→ Task details: Please repeat exactly the lines below from the one containing "(438, 603) = (411, 248): purple" down to the one containing "(946, 542) = (639, 463): black", both included, and nothing else.

→ Data to use:
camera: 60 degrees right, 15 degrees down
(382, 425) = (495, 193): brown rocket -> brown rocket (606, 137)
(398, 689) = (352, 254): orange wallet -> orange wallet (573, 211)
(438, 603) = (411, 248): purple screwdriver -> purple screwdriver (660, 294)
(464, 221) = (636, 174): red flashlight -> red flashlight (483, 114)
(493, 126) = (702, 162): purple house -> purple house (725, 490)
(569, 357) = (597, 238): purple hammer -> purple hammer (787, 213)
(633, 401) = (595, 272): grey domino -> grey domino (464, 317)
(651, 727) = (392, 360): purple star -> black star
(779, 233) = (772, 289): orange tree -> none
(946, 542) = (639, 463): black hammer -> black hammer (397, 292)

---

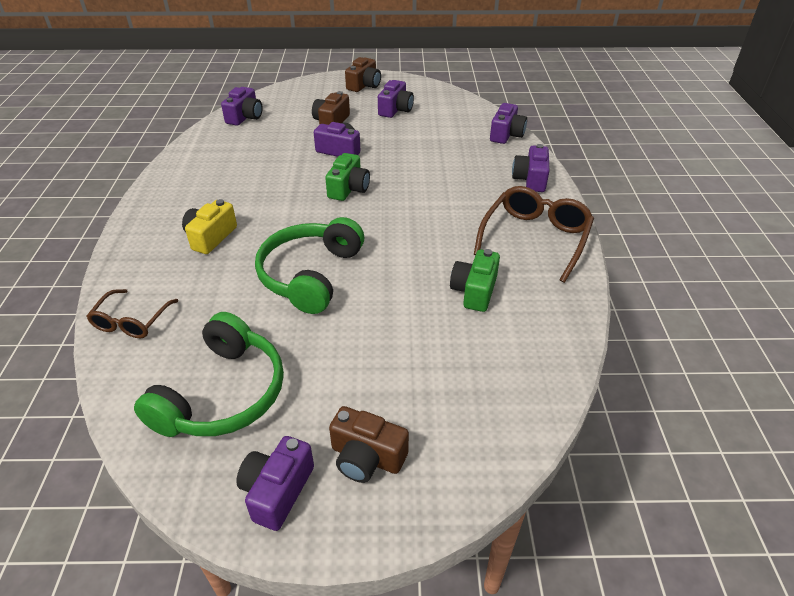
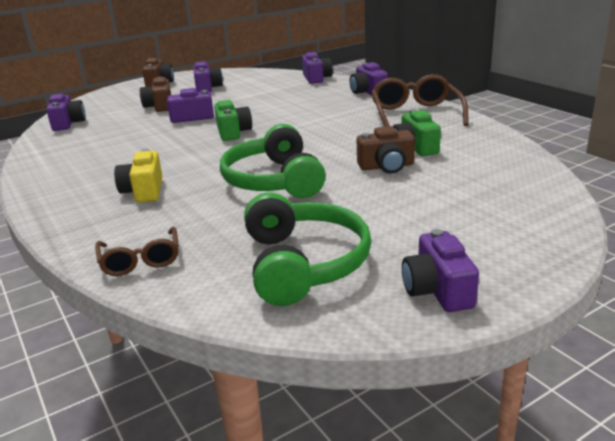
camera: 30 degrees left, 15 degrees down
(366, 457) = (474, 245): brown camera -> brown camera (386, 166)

→ Output for this exercise:
(438, 603) = (411, 248): purple screwdriver -> purple screwdriver (660, 294)
(464, 221) = (636, 174): red flashlight -> red flashlight (483, 114)
(493, 126) = (702, 162): purple house -> purple house (725, 490)
(569, 357) = (597, 238): purple hammer -> purple hammer (787, 213)
(633, 401) = (595, 272): grey domino -> grey domino (464, 317)
(651, 727) = (392, 360): purple star -> black star
(779, 233) = (772, 289): orange tree -> none
(946, 542) = (639, 463): black hammer -> black hammer (397, 292)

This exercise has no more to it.